[[ Data for processing open ]]

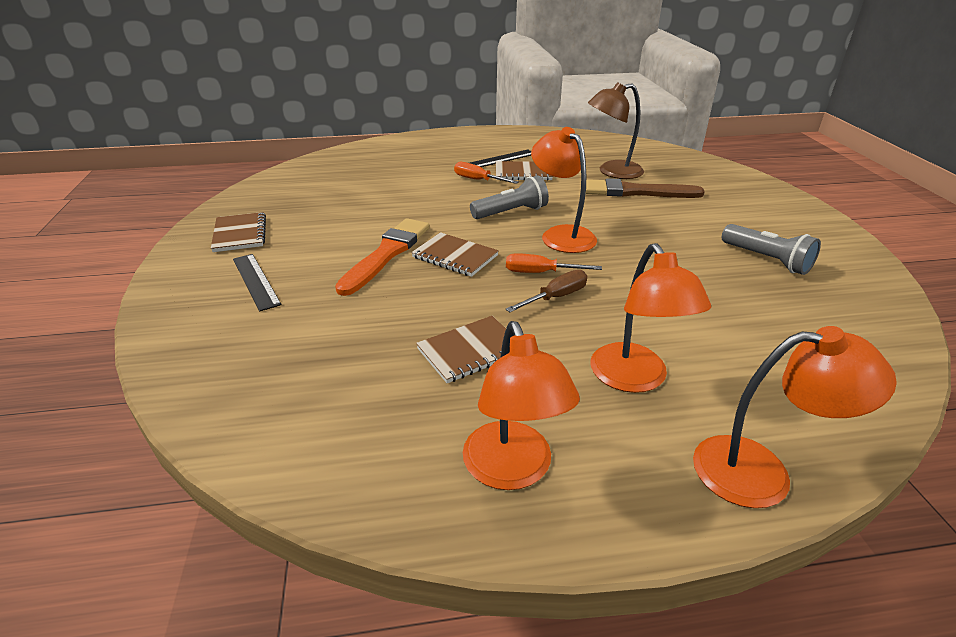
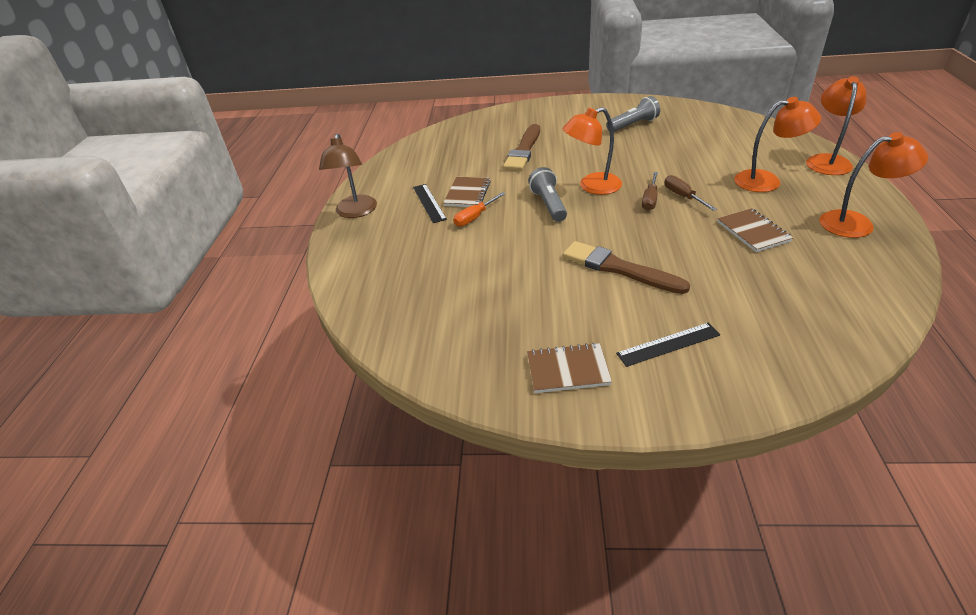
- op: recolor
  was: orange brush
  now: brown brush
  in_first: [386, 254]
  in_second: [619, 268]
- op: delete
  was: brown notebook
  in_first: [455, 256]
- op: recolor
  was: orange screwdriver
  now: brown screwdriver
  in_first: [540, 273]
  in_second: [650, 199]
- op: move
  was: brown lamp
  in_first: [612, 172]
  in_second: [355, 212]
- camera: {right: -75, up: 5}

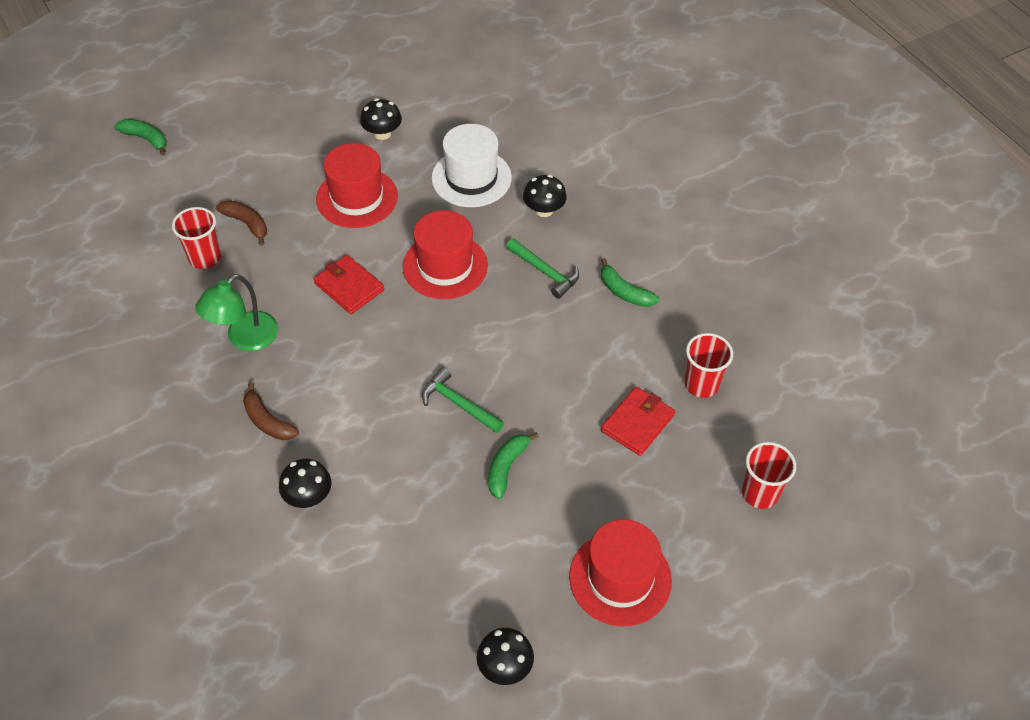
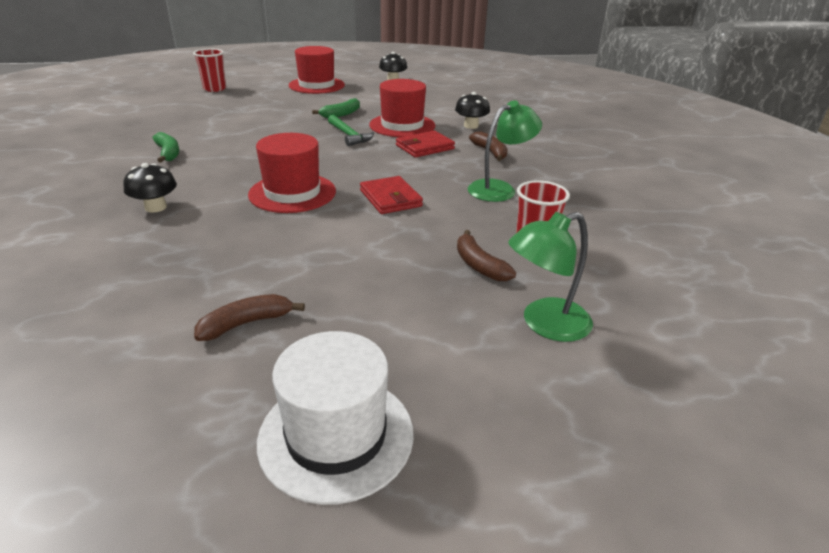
- op: delete
  was: green banana
  in_first: [146, 139]
- op: move
  was: red hat
  in_first: [357, 198]
  in_second: [402, 125]
- op: replace
  was: black mushroom
  now: brown banana
  in_first: [382, 133]
  in_second: [246, 323]
- op: move
  was: white hat
  in_first: [471, 178]
  in_second: [336, 436]
- op: delete
  was: green hammer
  in_first: [545, 272]
- op: move
  was: red wallet
  in_first: [637, 423]
  in_second: [425, 147]
- op: delete
  was: red cup
  in_first: [701, 384]
- op: insert
  now: green lamp
  in_second: [545, 324]
- camera: {right: -160, up: -20}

[[ Data for processing closed ]]

Now transcribe all the entries above exactly, so that no picture is carried over.

Response to the task –
- op: recolor
  was: orange brush
  now: brown brush
  in_first: [386, 254]
  in_second: [619, 268]
- op: delete
  was: brown notebook
  in_first: [455, 256]
- op: recolor
  was: orange screwdriver
  now: brown screwdriver
  in_first: [540, 273]
  in_second: [650, 199]
- op: move
  was: brown lamp
  in_first: [612, 172]
  in_second: [355, 212]
- camera: {right: -75, up: 5}

- op: delete
  was: green banana
  in_first: [146, 139]
- op: move
  was: red hat
  in_first: [357, 198]
  in_second: [402, 125]
- op: replace
  was: black mushroom
  now: brown banana
  in_first: [382, 133]
  in_second: [246, 323]
- op: move
  was: white hat
  in_first: [471, 178]
  in_second: [336, 436]
- op: delete
  was: green hammer
  in_first: [545, 272]
- op: move
  was: red wallet
  in_first: [637, 423]
  in_second: [425, 147]
- op: delete
  was: red cup
  in_first: [701, 384]
- op: insert
  now: green lamp
  in_second: [545, 324]
- camera: {right: -160, up: -20}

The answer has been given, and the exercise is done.